Please state in a single number how many lines of the entries below include the word "none".

___ DATA TO PROCESS

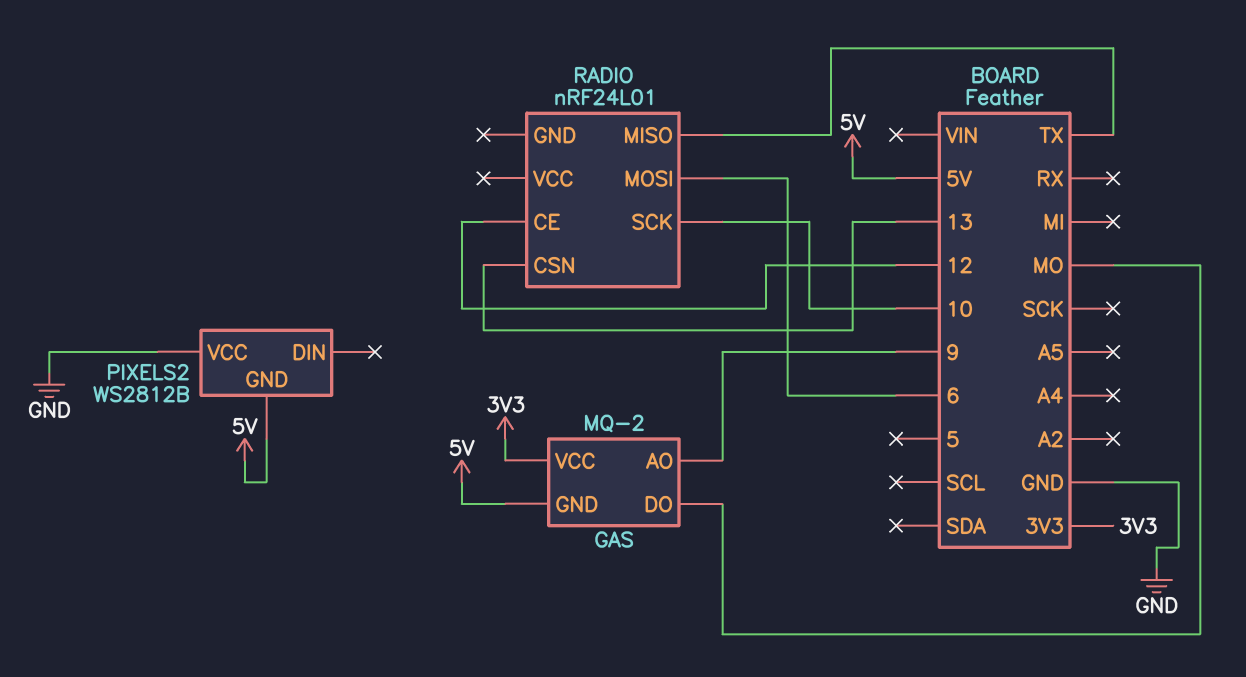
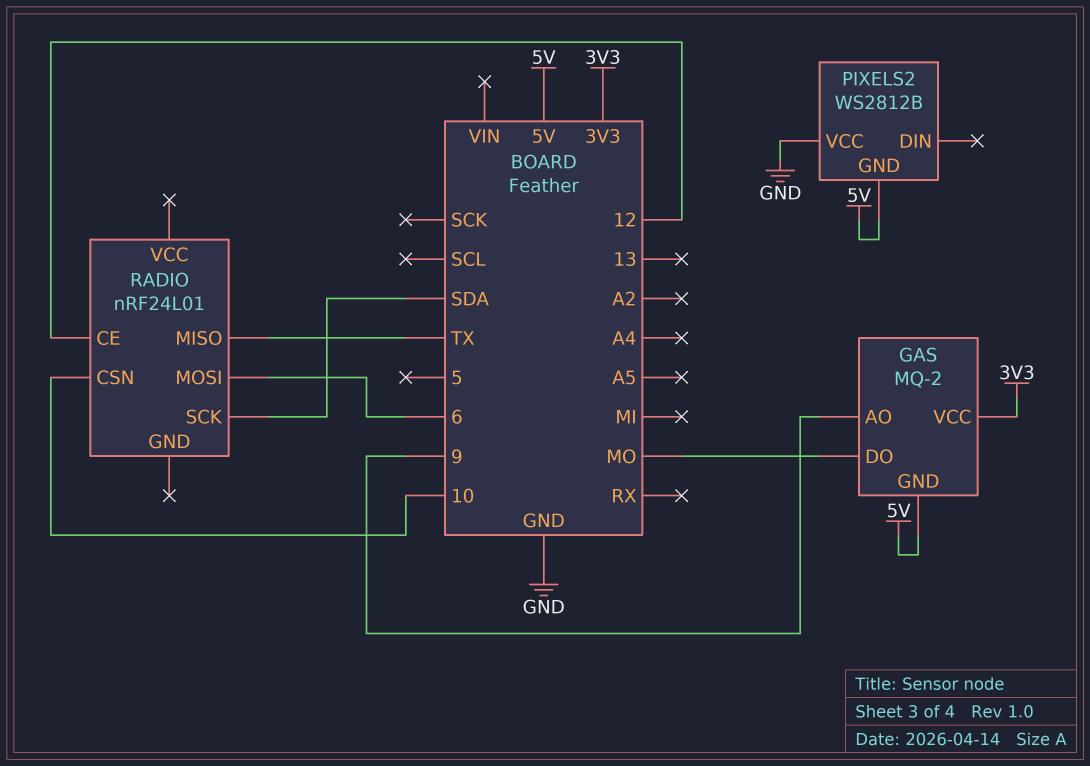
RADIO pin CSN: 13 -> 10
RADIO pin SCK: 10 -> SDA

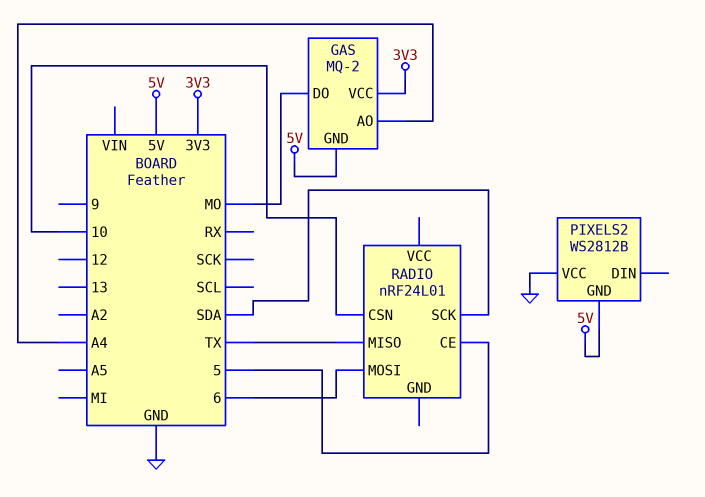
GAS pin AO: 9 -> A4
RADIO pin CE: 12 -> 5

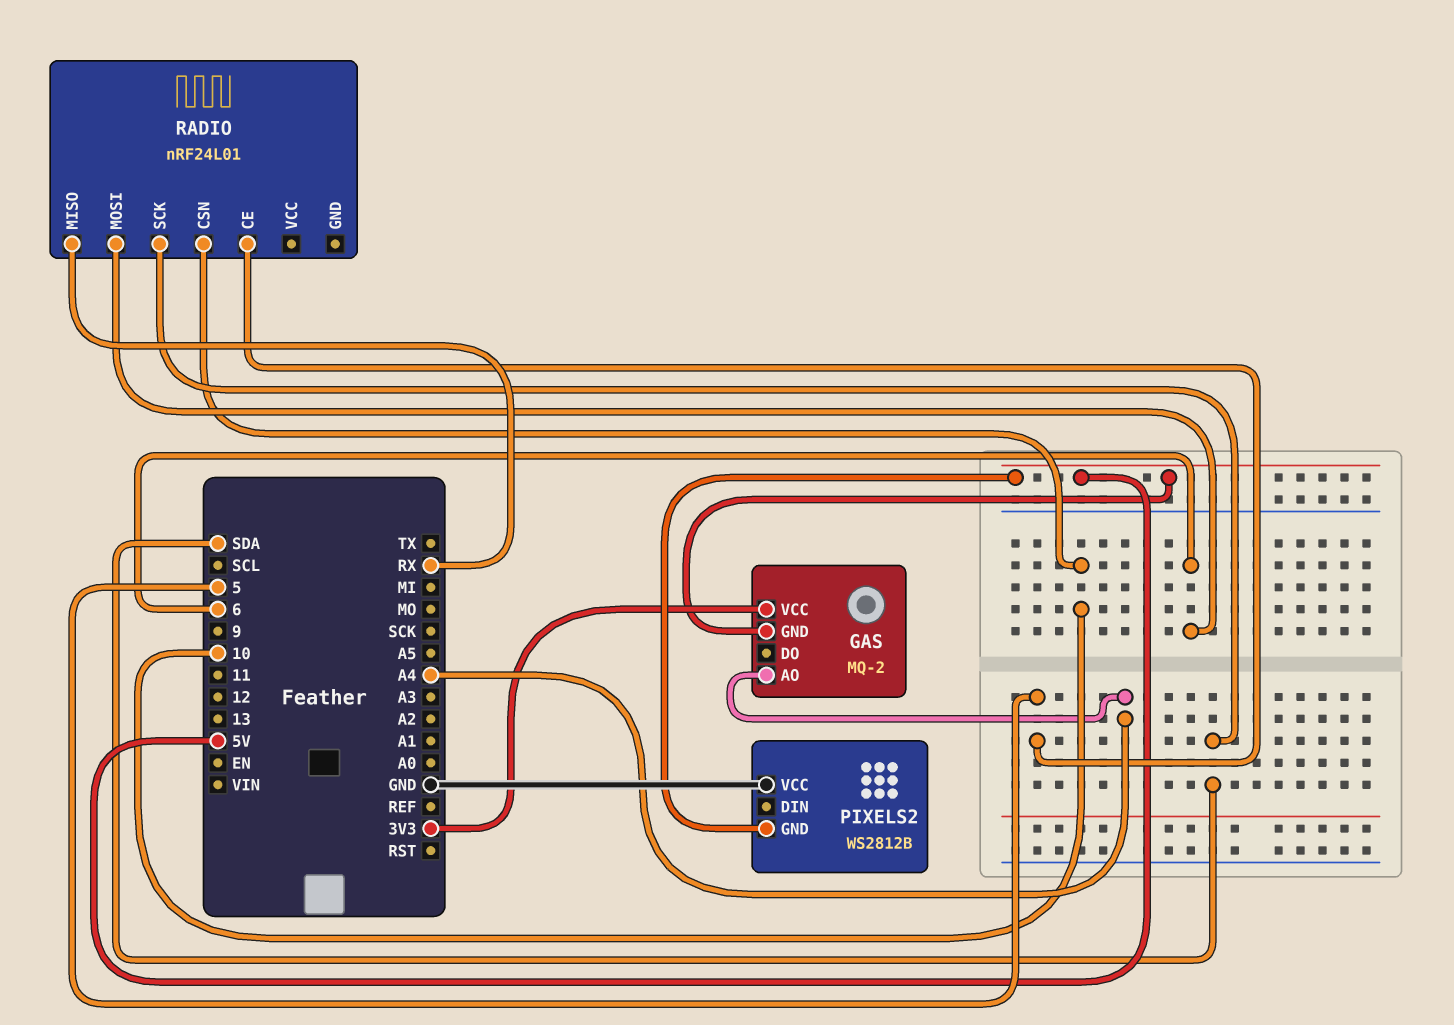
GAS pin DO: MO -> none
RADIO pin MISO: TX -> RX

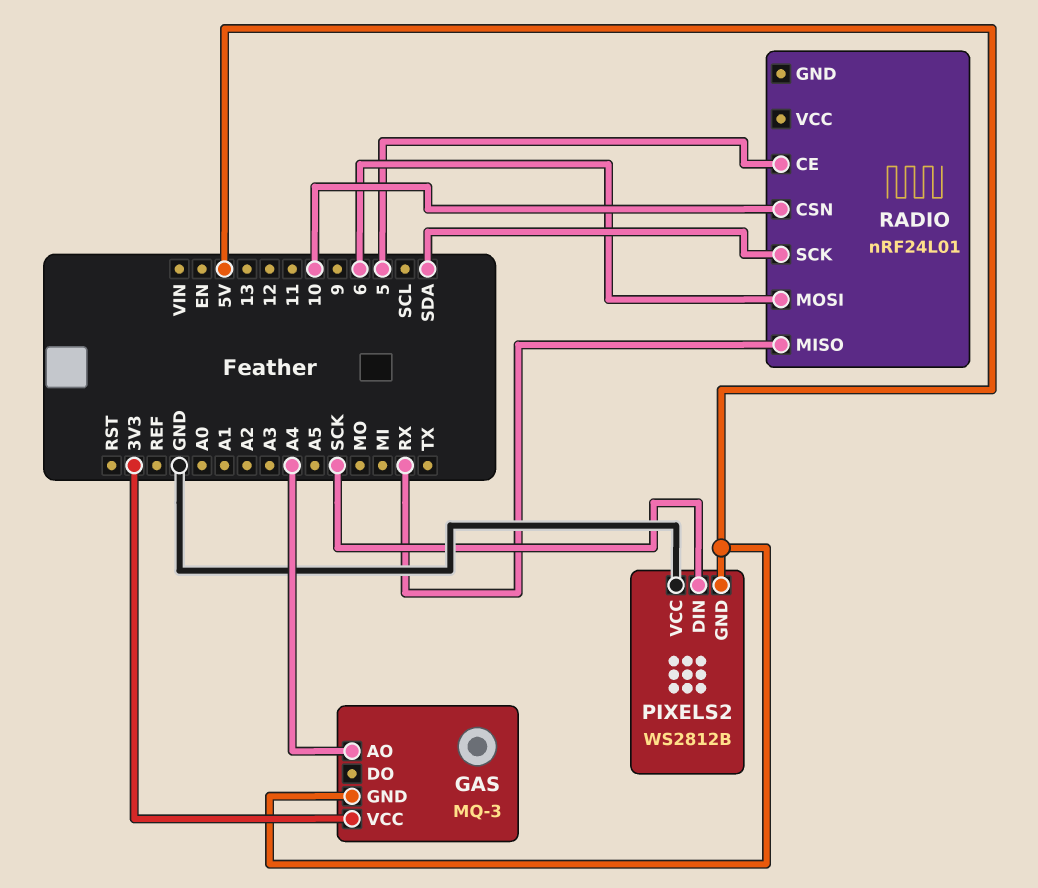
GAS: MQ-2 -> MQ-3
PIXELS2 pin DIN: none -> SCK

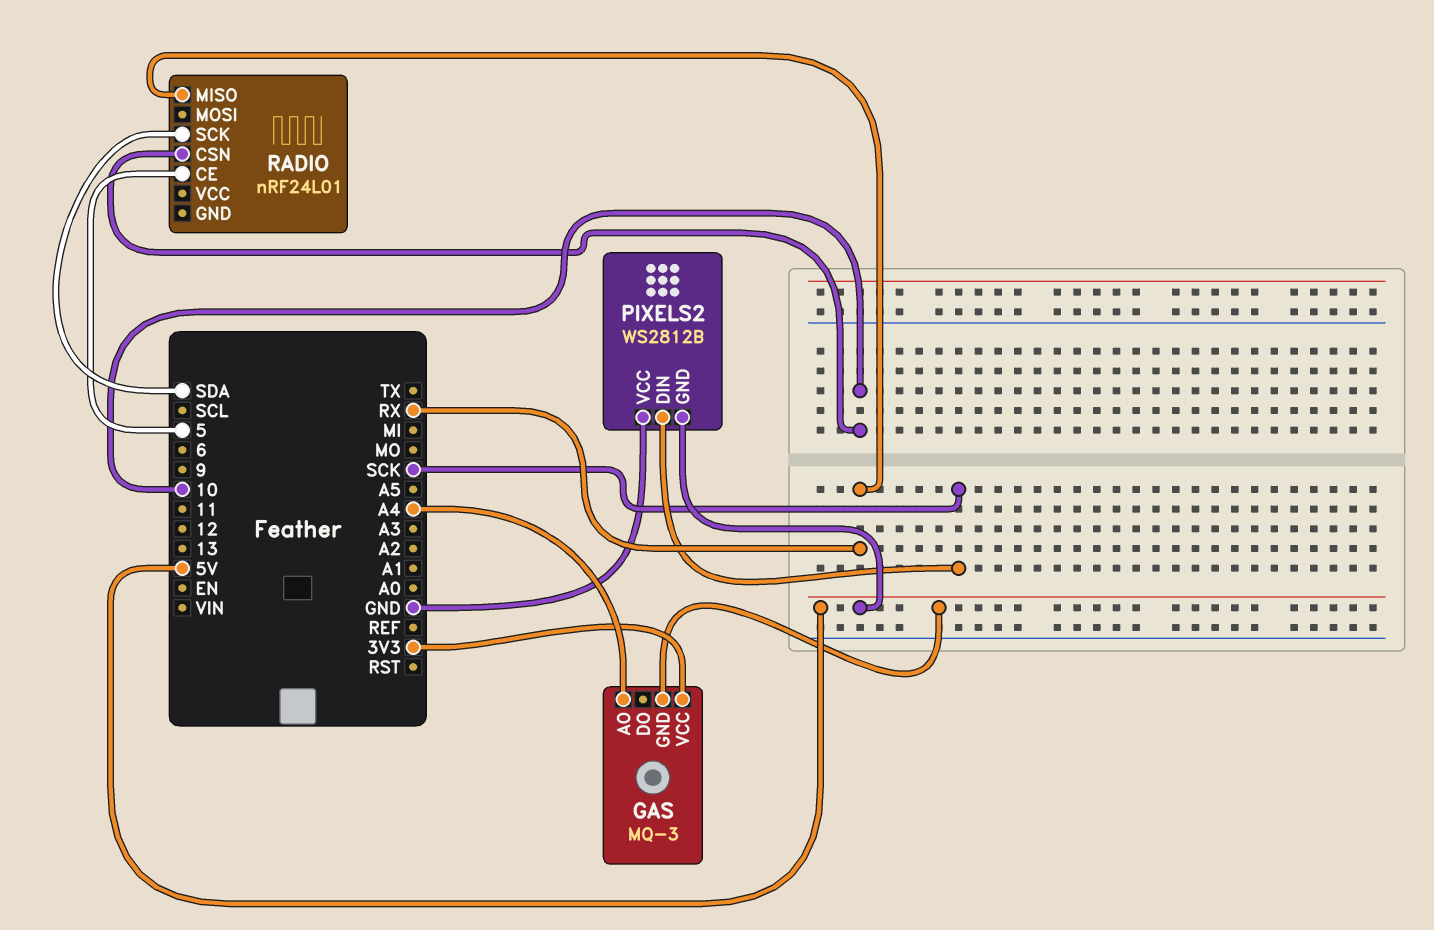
RADIO pin MOSI: 6 -> none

______

### FINISHED EXERCISE
3